## Supplied entries

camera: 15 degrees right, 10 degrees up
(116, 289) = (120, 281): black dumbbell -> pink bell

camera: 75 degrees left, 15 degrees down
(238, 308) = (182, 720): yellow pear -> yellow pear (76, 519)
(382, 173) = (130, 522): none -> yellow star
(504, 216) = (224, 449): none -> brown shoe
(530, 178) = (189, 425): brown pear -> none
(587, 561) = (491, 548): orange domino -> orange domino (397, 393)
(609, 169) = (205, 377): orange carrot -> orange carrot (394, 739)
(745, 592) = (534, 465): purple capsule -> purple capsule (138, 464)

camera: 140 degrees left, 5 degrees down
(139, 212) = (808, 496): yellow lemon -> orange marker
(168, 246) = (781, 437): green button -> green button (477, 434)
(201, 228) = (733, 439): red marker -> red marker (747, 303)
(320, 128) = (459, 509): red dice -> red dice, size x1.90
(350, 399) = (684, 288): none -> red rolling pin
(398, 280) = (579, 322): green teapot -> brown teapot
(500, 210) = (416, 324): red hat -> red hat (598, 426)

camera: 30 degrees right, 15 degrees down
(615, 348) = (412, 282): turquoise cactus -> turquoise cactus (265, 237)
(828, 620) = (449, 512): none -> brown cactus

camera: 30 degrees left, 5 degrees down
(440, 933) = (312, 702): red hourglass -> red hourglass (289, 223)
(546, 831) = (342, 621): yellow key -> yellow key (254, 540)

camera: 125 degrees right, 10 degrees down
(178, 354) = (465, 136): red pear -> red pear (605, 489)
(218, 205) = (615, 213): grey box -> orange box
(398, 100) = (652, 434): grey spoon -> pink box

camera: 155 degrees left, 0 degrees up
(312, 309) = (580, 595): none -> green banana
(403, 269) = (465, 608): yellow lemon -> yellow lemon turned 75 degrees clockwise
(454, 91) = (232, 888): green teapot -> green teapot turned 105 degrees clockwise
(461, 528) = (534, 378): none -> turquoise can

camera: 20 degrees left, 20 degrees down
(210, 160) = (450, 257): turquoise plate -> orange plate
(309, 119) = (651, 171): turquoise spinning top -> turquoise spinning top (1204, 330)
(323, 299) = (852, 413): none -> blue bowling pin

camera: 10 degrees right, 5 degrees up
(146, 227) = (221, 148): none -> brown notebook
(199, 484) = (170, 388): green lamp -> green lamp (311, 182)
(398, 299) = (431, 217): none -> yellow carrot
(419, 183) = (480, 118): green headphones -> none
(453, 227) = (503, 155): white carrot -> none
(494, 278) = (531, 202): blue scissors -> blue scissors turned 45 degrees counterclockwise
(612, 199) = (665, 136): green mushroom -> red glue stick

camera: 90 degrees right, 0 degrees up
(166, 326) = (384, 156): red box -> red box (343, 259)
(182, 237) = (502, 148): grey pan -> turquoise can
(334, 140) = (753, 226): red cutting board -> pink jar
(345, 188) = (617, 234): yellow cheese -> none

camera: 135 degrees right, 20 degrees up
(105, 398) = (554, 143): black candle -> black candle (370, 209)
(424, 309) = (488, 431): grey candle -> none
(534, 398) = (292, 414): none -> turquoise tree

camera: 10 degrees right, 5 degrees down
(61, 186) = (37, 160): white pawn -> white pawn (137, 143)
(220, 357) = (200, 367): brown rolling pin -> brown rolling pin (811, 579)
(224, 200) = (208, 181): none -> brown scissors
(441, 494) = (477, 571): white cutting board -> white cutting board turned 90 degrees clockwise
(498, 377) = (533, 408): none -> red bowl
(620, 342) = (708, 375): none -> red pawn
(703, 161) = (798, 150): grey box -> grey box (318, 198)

## The problem
Reproduce word for word the material above, starting with the line that has "camera: 155 degrees left, 0 degrees up" and stopping after the line that has "(453, 227) = (503, 155): white carrot -> none".

## Exercise solution
camera: 155 degrees left, 0 degrees up
(312, 309) = (580, 595): none -> green banana
(403, 269) = (465, 608): yellow lemon -> yellow lemon turned 75 degrees clockwise
(454, 91) = (232, 888): green teapot -> green teapot turned 105 degrees clockwise
(461, 528) = (534, 378): none -> turquoise can

camera: 20 degrees left, 20 degrees down
(210, 160) = (450, 257): turquoise plate -> orange plate
(309, 119) = (651, 171): turquoise spinning top -> turquoise spinning top (1204, 330)
(323, 299) = (852, 413): none -> blue bowling pin

camera: 10 degrees right, 5 degrees up
(146, 227) = (221, 148): none -> brown notebook
(199, 484) = (170, 388): green lamp -> green lamp (311, 182)
(398, 299) = (431, 217): none -> yellow carrot
(419, 183) = (480, 118): green headphones -> none
(453, 227) = (503, 155): white carrot -> none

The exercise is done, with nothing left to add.